### Task details
Exactly reproduce the lines from the line containing "R101: 1k (+5V, GND) -> 1k (+5V, TEMP)" to the end of the data below, inclusive, and nothing else.

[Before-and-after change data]
* * *
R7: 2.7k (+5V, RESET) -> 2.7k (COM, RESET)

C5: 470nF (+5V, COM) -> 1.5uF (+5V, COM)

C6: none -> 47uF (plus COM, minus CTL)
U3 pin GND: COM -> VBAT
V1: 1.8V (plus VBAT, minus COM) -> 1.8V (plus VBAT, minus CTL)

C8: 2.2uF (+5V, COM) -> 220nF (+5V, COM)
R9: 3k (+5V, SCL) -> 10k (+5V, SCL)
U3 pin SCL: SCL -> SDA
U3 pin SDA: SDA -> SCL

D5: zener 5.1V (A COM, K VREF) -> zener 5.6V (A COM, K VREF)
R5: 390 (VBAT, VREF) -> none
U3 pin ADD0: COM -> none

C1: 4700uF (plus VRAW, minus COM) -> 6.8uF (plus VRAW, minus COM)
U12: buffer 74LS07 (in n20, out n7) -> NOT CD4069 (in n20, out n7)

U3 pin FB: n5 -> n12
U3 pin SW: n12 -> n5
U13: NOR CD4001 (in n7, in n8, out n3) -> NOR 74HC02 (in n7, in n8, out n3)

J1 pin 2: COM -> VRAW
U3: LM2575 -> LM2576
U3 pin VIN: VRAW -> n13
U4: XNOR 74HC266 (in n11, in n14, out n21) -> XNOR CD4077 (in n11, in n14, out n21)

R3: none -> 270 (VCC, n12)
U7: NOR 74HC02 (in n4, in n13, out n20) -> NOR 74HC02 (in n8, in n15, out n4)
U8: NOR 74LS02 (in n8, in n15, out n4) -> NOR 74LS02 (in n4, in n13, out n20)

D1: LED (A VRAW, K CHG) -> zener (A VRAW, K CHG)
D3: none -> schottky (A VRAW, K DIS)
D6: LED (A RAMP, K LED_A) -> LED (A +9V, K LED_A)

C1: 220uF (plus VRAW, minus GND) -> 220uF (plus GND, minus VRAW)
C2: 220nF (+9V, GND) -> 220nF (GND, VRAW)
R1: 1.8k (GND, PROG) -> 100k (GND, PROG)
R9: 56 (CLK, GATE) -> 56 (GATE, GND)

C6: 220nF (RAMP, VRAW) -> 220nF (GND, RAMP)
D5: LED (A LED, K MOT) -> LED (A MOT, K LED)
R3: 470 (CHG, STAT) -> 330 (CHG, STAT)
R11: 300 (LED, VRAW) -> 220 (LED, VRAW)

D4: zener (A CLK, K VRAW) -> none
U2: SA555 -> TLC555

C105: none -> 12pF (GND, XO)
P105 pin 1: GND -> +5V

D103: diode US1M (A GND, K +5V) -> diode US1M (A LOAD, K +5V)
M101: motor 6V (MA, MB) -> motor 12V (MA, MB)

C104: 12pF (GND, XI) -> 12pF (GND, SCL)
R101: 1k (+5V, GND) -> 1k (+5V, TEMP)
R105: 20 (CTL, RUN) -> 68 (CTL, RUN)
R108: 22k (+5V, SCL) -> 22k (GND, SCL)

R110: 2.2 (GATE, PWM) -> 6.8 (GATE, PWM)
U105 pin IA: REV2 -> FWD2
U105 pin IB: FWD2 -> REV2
* * *
### Response area
R101: 1k (+5V, GND) -> 1k (+5V, TEMP)
R105: 20 (CTL, RUN) -> 68 (CTL, RUN)
R108: 22k (+5V, SCL) -> 22k (GND, SCL)

R110: 2.2 (GATE, PWM) -> 6.8 (GATE, PWM)
U105 pin IA: REV2 -> FWD2
U105 pin IB: FWD2 -> REV2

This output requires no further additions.